● Instructions to follow:
Copy the entries without a single change. Pictures should be dropped.

START Study material

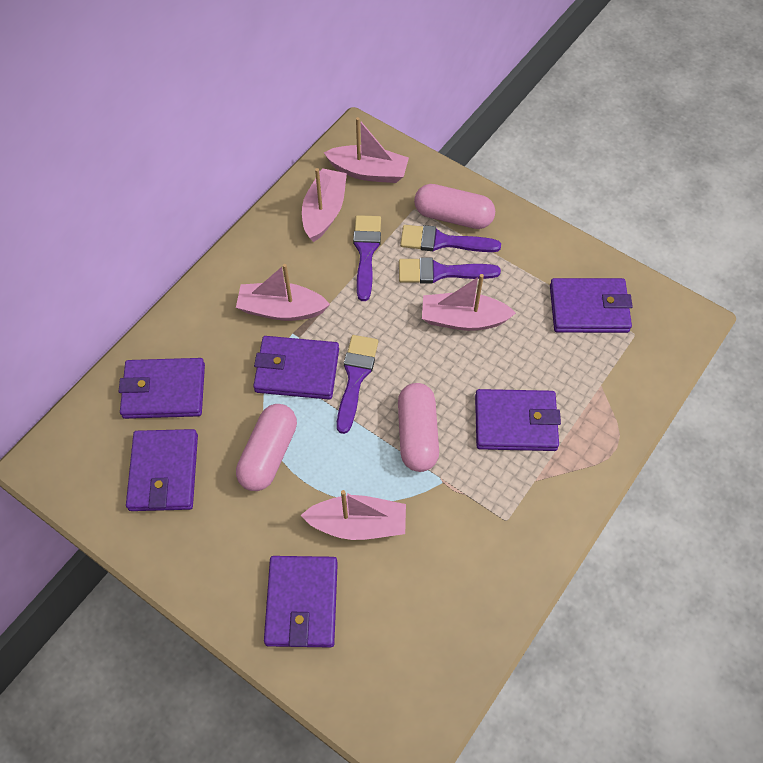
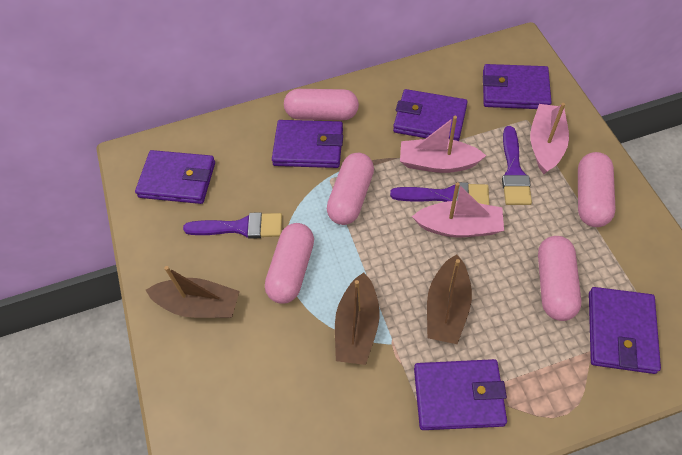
brown boat: 0 -> 3
pink boat: 5 -> 3
pink capsule: 3 -> 5
purple brush: 4 -> 3

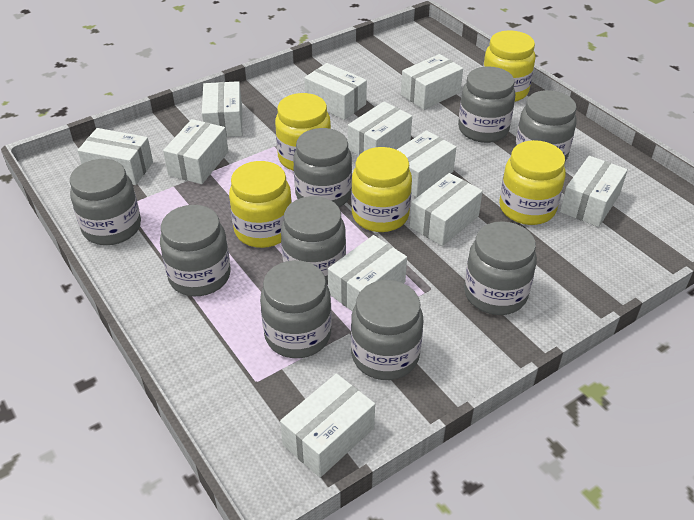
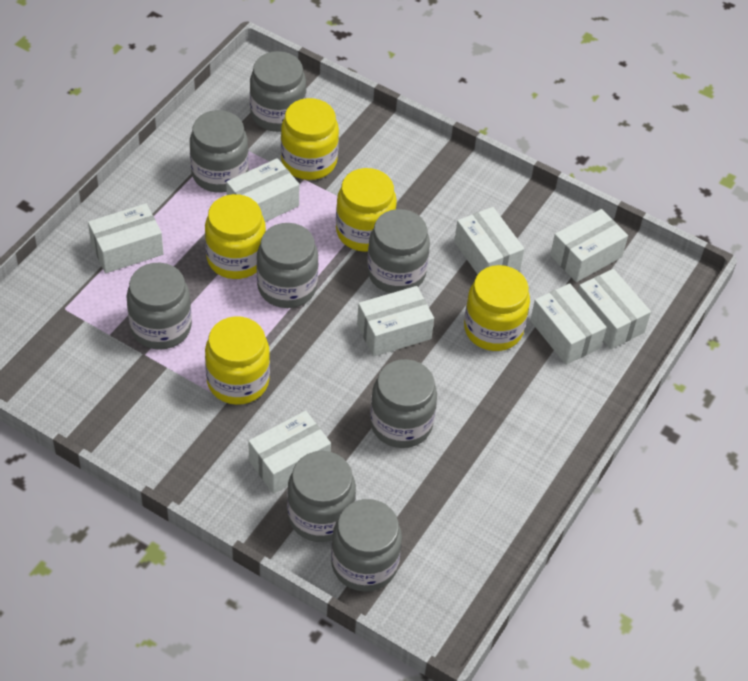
grey jar: 9 -> 8
white box: 11 -> 8

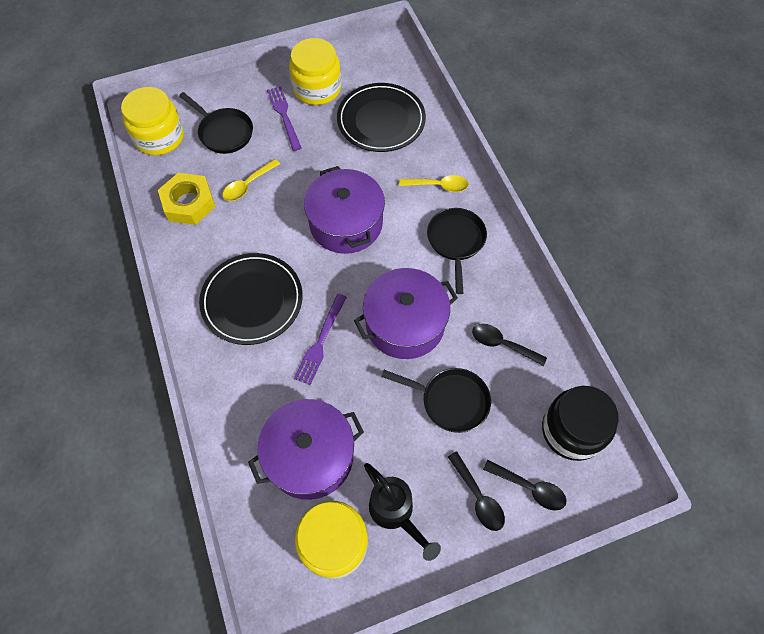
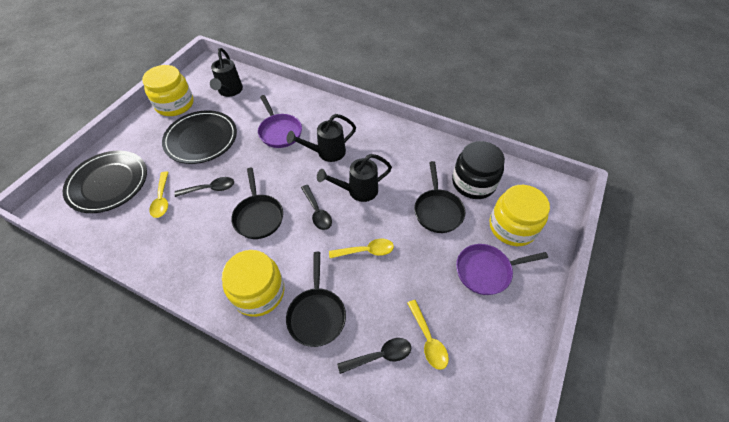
black watering can: 1 -> 3
purple fork: 2 -> 0
purple pan: 0 -> 2
purple pot: 3 -> 0
yellow nut: 1 -> 0
yellow spoon: 2 -> 3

END Study material

● Exercise output:
brown boat: 0 -> 3
pink boat: 5 -> 3
pink capsule: 3 -> 5
purple brush: 4 -> 3

grey jar: 9 -> 8
white box: 11 -> 8

black watering can: 1 -> 3
purple fork: 2 -> 0
purple pan: 0 -> 2
purple pot: 3 -> 0
yellow nut: 1 -> 0
yellow spoon: 2 -> 3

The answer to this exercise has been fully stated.